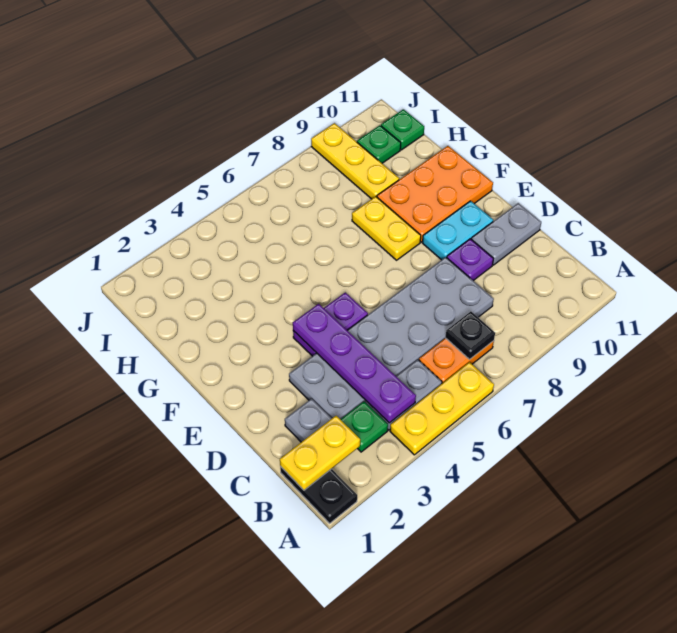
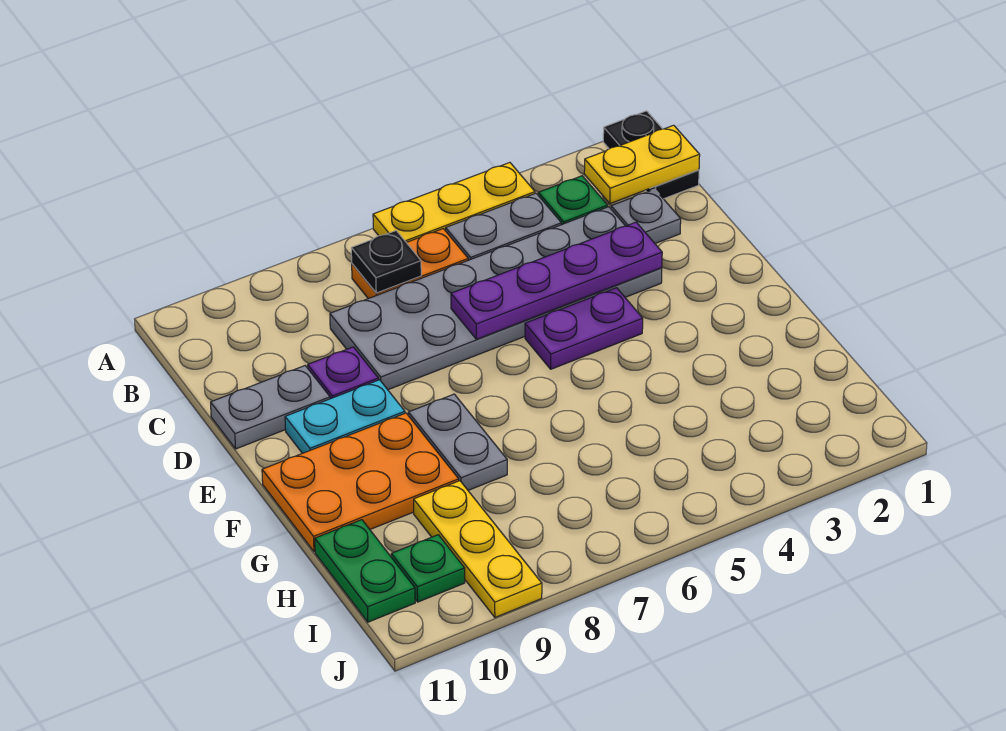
purple plate B4:E4 level 2 -> purple plate D3:D6 level 2
yellow plate F8:G8 level 1 -> grey plate F8:G8 level 1
green plate I11 level 1 -> green plate H11:I11 level 1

------------------------------

What is required:
The reply should hold every line of the material above, unchanged, and no pictures.

Exercise answer:
purple plate B4:E4 level 2 -> purple plate D3:D6 level 2
yellow plate F8:G8 level 1 -> grey plate F8:G8 level 1
green plate I11 level 1 -> green plate H11:I11 level 1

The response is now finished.